The answer should consist of every record, reproduced exactly.

*** Data

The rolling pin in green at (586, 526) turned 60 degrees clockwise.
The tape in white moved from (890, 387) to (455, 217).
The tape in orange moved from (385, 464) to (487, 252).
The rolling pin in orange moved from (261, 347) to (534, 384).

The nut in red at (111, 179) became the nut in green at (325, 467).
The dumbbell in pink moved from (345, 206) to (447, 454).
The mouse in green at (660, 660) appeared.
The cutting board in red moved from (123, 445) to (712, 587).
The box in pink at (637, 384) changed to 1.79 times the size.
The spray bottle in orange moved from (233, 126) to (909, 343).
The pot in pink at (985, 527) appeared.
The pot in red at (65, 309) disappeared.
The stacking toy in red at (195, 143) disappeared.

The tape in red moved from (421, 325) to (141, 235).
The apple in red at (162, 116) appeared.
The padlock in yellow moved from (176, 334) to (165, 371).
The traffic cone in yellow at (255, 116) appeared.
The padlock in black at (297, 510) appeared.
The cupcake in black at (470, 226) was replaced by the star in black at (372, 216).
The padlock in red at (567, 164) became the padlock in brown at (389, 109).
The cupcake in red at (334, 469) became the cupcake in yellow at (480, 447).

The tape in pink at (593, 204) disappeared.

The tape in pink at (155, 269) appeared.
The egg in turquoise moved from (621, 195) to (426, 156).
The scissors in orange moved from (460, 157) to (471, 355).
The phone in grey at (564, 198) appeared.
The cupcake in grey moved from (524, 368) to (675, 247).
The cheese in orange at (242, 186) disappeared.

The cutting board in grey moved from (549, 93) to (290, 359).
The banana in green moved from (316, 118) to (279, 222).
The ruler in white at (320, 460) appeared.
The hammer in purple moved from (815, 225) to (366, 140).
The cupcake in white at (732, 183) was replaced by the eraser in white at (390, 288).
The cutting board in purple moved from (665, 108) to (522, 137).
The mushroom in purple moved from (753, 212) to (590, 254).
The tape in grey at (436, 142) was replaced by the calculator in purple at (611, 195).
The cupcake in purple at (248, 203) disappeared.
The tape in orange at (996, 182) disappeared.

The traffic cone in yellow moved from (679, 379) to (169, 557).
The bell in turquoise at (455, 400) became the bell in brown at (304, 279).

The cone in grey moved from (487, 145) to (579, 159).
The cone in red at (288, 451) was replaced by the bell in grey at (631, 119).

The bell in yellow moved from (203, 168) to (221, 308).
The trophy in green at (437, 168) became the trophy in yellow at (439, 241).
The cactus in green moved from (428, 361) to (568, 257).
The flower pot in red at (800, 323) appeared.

******

Exercise result:
The rolling pin in green at (586, 526) turned 60 degrees clockwise.
The tape in white moved from (890, 387) to (455, 217).
The tape in orange moved from (385, 464) to (487, 252).
The rolling pin in orange moved from (261, 347) to (534, 384).

The nut in red at (111, 179) became the nut in green at (325, 467).
The dumbbell in pink moved from (345, 206) to (447, 454).
The mouse in green at (660, 660) appeared.
The cutting board in red moved from (123, 445) to (712, 587).
The box in pink at (637, 384) changed to 1.79 times the size.
The spray bottle in orange moved from (233, 126) to (909, 343).
The pot in pink at (985, 527) appeared.
The pot in red at (65, 309) disappeared.
The stacking toy in red at (195, 143) disappeared.

The tape in red moved from (421, 325) to (141, 235).
The apple in red at (162, 116) appeared.
The padlock in yellow moved from (176, 334) to (165, 371).
The traffic cone in yellow at (255, 116) appeared.
The padlock in black at (297, 510) appeared.
The cupcake in black at (470, 226) was replaced by the star in black at (372, 216).
The padlock in red at (567, 164) became the padlock in brown at (389, 109).
The cupcake in red at (334, 469) became the cupcake in yellow at (480, 447).

The tape in pink at (593, 204) disappeared.

The tape in pink at (155, 269) appeared.
The egg in turquoise moved from (621, 195) to (426, 156).
The scissors in orange moved from (460, 157) to (471, 355).
The phone in grey at (564, 198) appeared.
The cupcake in grey moved from (524, 368) to (675, 247).
The cheese in orange at (242, 186) disappeared.

The cutting board in grey moved from (549, 93) to (290, 359).
The banana in green moved from (316, 118) to (279, 222).
The ruler in white at (320, 460) appeared.
The hammer in purple moved from (815, 225) to (366, 140).
The cupcake in white at (732, 183) was replaced by the eraser in white at (390, 288).
The cutting board in purple moved from (665, 108) to (522, 137).
The mushroom in purple moved from (753, 212) to (590, 254).
The tape in grey at (436, 142) was replaced by the calculator in purple at (611, 195).
The cupcake in purple at (248, 203) disappeared.
The tape in orange at (996, 182) disappeared.

The traffic cone in yellow moved from (679, 379) to (169, 557).
The bell in turquoise at (455, 400) became the bell in brown at (304, 279).

The cone in grey moved from (487, 145) to (579, 159).
The cone in red at (288, 451) was replaced by the bell in grey at (631, 119).

The bell in yellow moved from (203, 168) to (221, 308).
The trophy in green at (437, 168) became the trophy in yellow at (439, 241).
The cactus in green moved from (428, 361) to (568, 257).
The flower pot in red at (800, 323) appeared.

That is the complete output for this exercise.